Work order: Using the records below, give again exactly the lines from the line that contains "orange notebook: 8 -> 10" through the line that contains "turquoise light bulb: 9 -> 8", both ends included, and only those.

Provided data:
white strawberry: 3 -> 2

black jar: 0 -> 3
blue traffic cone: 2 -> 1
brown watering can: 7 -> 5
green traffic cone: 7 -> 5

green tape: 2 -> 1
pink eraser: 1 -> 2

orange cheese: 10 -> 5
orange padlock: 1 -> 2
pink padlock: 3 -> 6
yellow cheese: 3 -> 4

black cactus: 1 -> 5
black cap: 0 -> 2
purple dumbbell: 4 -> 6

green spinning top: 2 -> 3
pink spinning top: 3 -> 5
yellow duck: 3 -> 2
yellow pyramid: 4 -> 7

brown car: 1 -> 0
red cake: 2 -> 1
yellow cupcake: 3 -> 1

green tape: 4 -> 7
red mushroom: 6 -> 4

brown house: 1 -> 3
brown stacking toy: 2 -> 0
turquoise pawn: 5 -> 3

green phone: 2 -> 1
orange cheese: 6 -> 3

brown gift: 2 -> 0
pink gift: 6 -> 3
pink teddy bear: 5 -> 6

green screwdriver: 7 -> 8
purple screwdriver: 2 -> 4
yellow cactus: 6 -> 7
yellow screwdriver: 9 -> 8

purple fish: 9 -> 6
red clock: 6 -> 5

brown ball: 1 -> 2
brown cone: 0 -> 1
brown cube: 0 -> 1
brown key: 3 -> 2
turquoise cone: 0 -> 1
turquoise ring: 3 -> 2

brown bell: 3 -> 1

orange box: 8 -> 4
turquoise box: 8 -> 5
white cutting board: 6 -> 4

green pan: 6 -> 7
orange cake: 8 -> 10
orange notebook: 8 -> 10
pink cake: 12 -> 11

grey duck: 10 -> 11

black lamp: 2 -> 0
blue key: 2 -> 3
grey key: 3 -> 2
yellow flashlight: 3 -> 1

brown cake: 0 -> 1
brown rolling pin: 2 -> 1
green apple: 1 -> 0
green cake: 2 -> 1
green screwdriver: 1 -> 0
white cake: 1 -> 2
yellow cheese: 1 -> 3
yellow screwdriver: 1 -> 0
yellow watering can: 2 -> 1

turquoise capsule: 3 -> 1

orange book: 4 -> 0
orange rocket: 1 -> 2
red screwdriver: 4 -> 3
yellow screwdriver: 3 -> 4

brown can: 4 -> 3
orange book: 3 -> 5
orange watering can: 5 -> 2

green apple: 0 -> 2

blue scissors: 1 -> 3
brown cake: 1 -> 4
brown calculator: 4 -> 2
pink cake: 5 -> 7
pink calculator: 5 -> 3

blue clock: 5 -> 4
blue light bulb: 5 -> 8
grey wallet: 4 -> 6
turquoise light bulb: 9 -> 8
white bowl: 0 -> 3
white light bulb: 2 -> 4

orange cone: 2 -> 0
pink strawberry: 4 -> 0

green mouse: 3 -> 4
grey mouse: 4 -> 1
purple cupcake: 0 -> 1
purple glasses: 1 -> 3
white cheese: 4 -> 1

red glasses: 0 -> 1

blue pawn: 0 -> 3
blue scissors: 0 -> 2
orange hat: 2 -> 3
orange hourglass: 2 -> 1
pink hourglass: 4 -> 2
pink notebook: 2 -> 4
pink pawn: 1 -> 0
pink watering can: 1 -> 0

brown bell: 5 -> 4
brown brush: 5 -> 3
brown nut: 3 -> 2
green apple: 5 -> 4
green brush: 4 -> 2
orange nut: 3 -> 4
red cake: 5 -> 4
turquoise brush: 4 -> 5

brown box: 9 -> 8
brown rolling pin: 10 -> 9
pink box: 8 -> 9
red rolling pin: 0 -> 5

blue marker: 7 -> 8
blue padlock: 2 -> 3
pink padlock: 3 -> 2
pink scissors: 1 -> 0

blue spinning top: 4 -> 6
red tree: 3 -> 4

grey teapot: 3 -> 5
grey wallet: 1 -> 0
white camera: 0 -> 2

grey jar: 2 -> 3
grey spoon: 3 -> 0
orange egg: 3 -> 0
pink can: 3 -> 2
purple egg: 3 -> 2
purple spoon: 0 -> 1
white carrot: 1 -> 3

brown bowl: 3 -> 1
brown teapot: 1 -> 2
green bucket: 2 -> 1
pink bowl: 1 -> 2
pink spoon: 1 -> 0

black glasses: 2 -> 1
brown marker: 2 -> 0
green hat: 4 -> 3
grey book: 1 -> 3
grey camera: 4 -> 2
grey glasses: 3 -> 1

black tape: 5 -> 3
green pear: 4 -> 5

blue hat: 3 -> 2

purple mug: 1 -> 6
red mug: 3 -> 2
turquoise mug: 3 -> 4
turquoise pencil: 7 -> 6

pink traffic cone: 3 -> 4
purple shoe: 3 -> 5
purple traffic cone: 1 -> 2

Task answer:
orange notebook: 8 -> 10
pink cake: 12 -> 11

grey duck: 10 -> 11

black lamp: 2 -> 0
blue key: 2 -> 3
grey key: 3 -> 2
yellow flashlight: 3 -> 1

brown cake: 0 -> 1
brown rolling pin: 2 -> 1
green apple: 1 -> 0
green cake: 2 -> 1
green screwdriver: 1 -> 0
white cake: 1 -> 2
yellow cheese: 1 -> 3
yellow screwdriver: 1 -> 0
yellow watering can: 2 -> 1

turquoise capsule: 3 -> 1

orange book: 4 -> 0
orange rocket: 1 -> 2
red screwdriver: 4 -> 3
yellow screwdriver: 3 -> 4

brown can: 4 -> 3
orange book: 3 -> 5
orange watering can: 5 -> 2

green apple: 0 -> 2

blue scissors: 1 -> 3
brown cake: 1 -> 4
brown calculator: 4 -> 2
pink cake: 5 -> 7
pink calculator: 5 -> 3

blue clock: 5 -> 4
blue light bulb: 5 -> 8
grey wallet: 4 -> 6
turquoise light bulb: 9 -> 8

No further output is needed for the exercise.